*TO DO*
Task for the records below: please retype exactly and only the lines from the first through the one with "(505,95) to (491,266)", with every picture omitted.

*LISTED ENTRIES*
◇ ◇ ◇ ◇
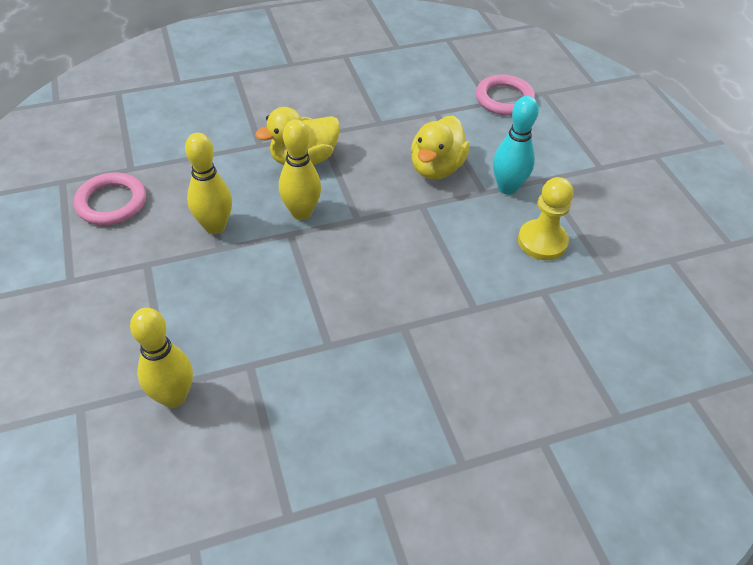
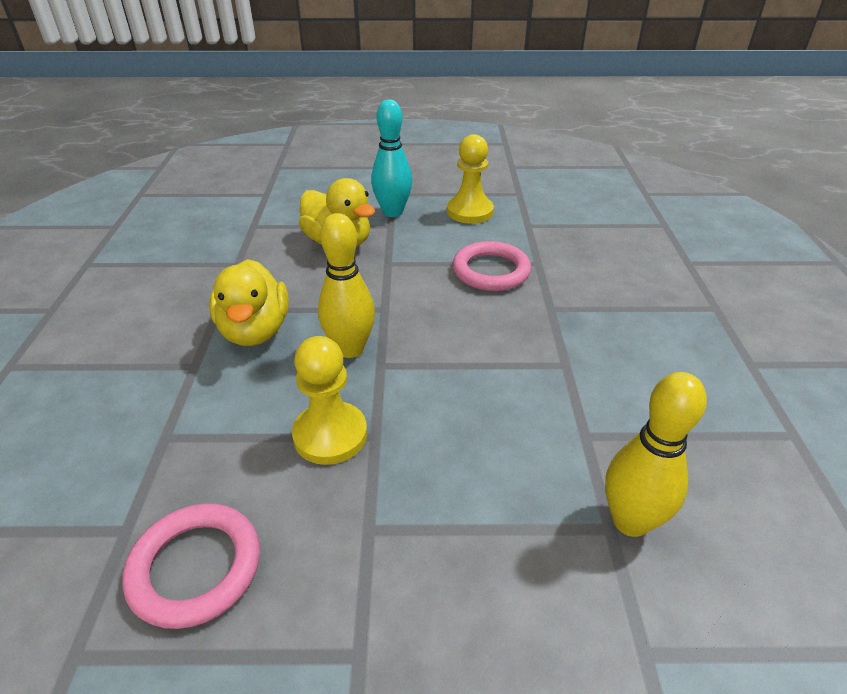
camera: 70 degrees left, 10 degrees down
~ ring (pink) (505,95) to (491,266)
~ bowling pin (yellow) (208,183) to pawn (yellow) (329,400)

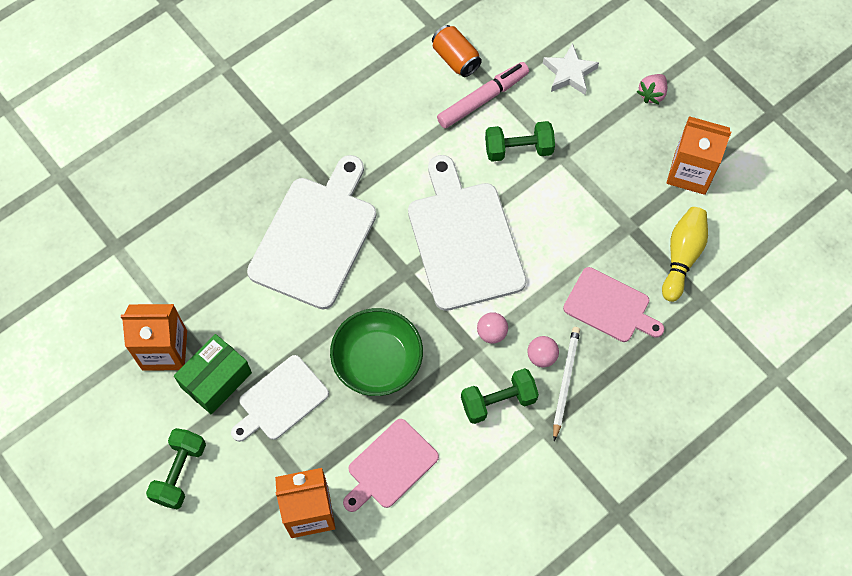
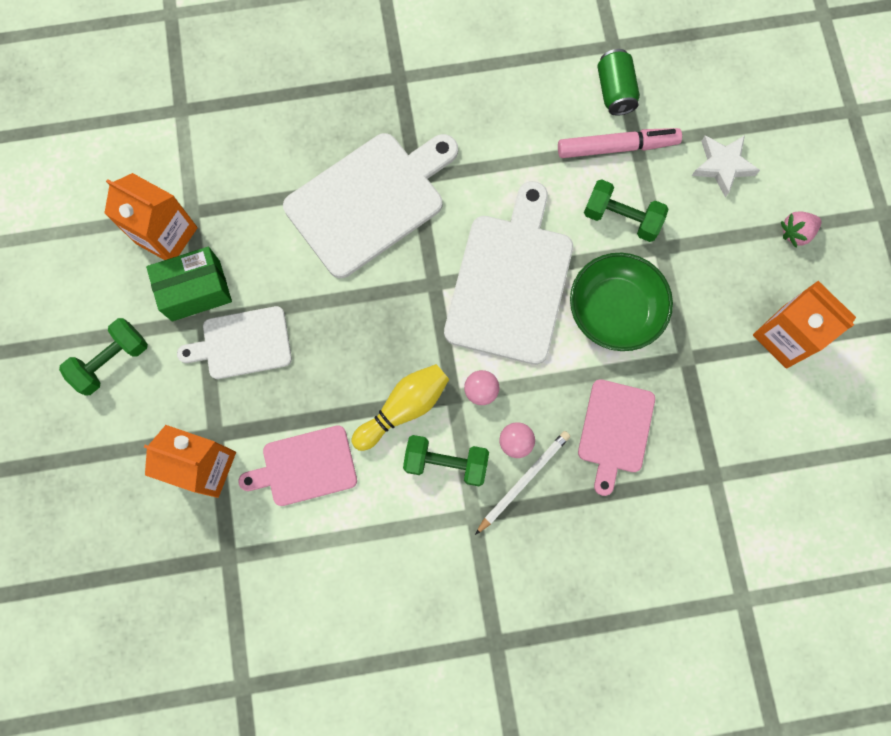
camera: 30 degrees right, 10 degrees up
~ can (orange) (457,51) to can (green) (618,82)
~ bowling pin (yellow) (685,254) to (400,407)
~ cutting board (pink) (613,304) = (616,437) 45 degrees clockwise
~ bowl (green) (376,352) to (621,302)

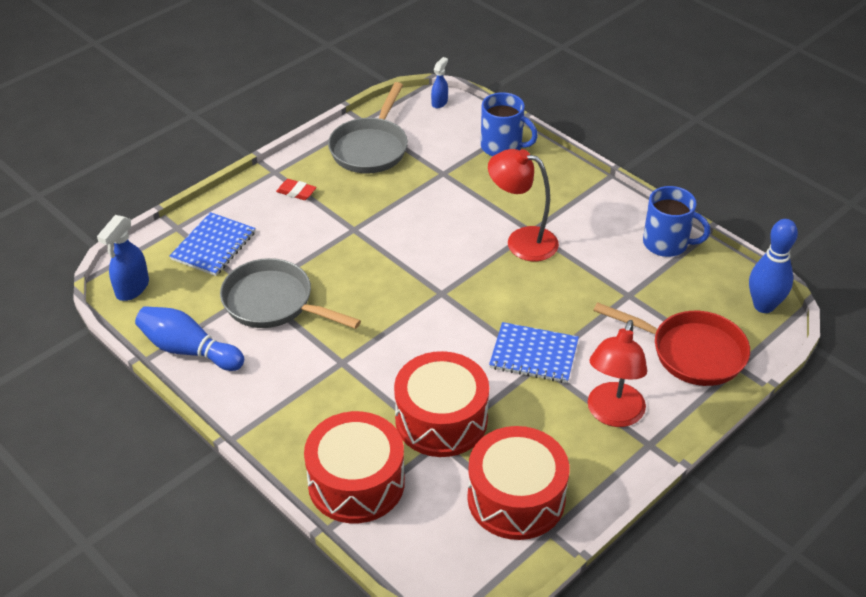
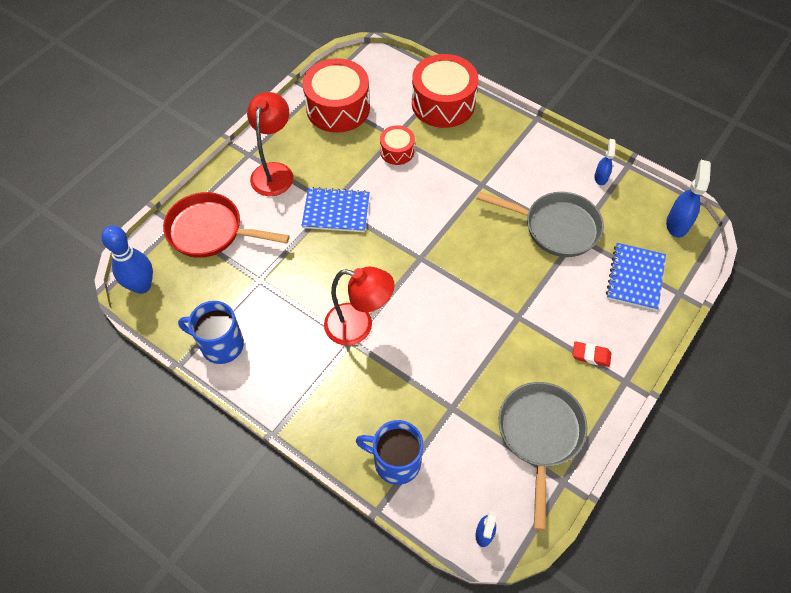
camera: 170 degrees right, 15 degrees up
~ bowling pin (blue) (189,338) to spray bottle (blue) (604,162)
~ drum (red) (441,404) = (397,145) x0.52

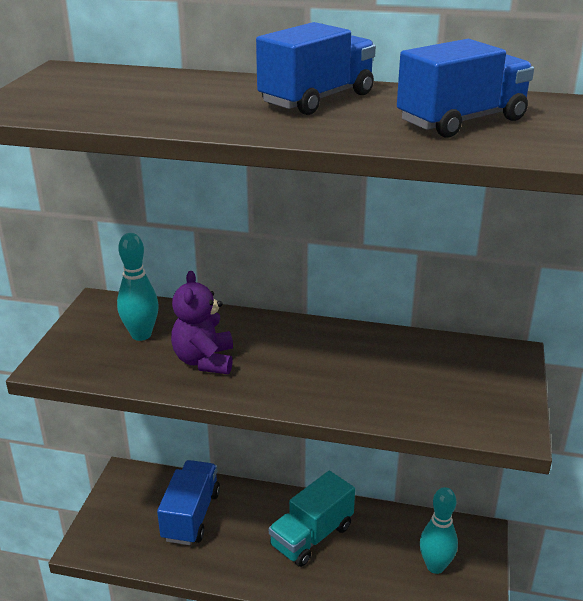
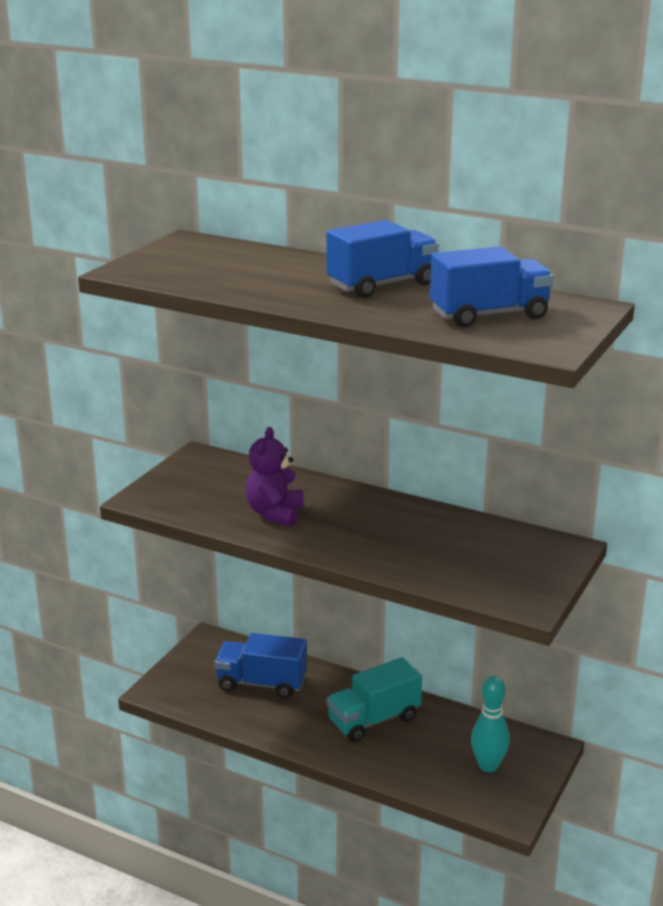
camera: 15 degrees right, 5 degrees down
- bowling pin (turquoise) (138,287)
~ truck (blue) (188,502) = (261,665) 105 degrees counterclockwise

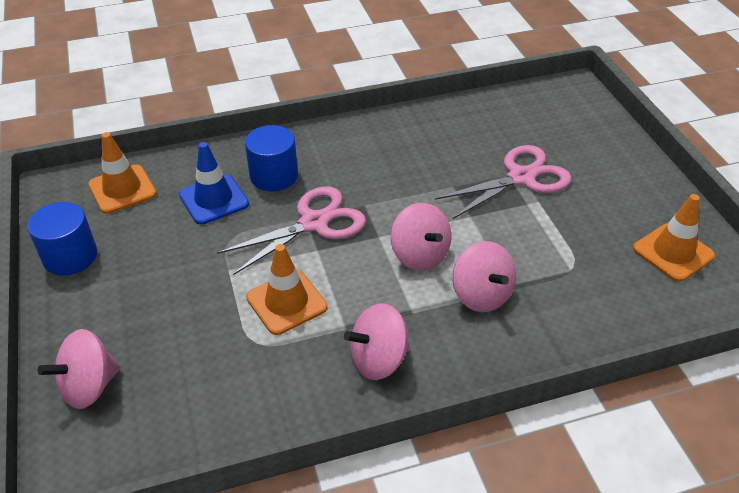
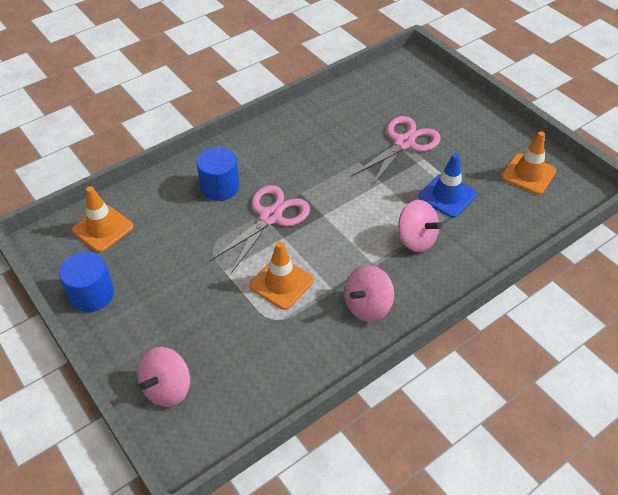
camera: 20 degrees left, 5 degrees up
~ traffic cone (blue) (214,183) to (447,185)
- spinning top (pink) (421,237)

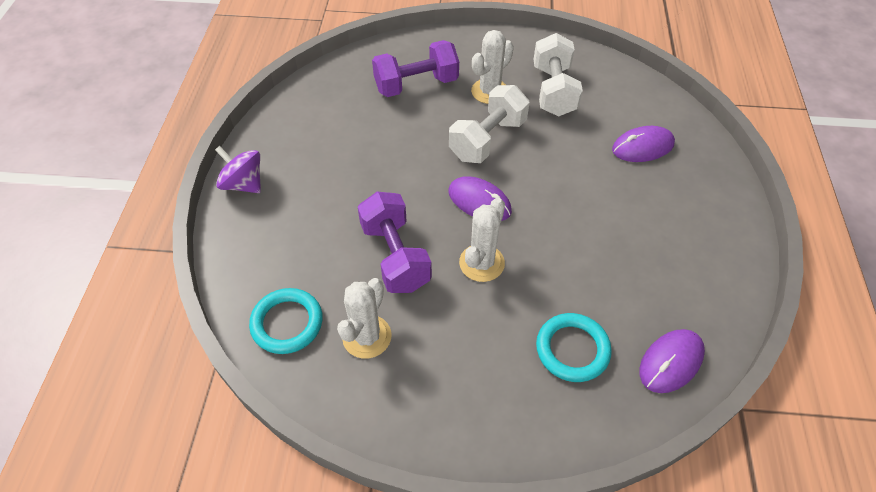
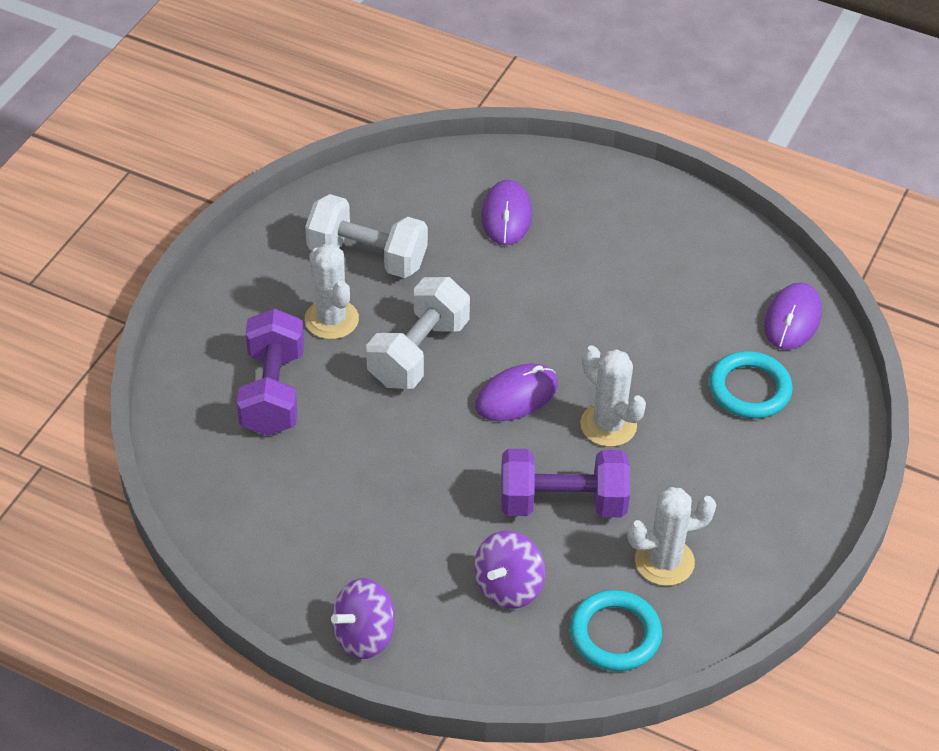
camera: 70 degrees left, 5 degrees down
~ dumbbell (white) (489,124) = (418,333) 60 degrees clockwise
~ cactus (white) (364,318) = (671,536) 60 degrees counterclockwise
~ mouse (purple) (672,361) = (793,316) 45 degrees clockwise
+ spinning top (purple) (509,570)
◇ ◇ ◇ ◇
*RESULT OF THE TASK*
camera: 70 degrees left, 10 degrees down
~ ring (pink) (505,95) to (491,266)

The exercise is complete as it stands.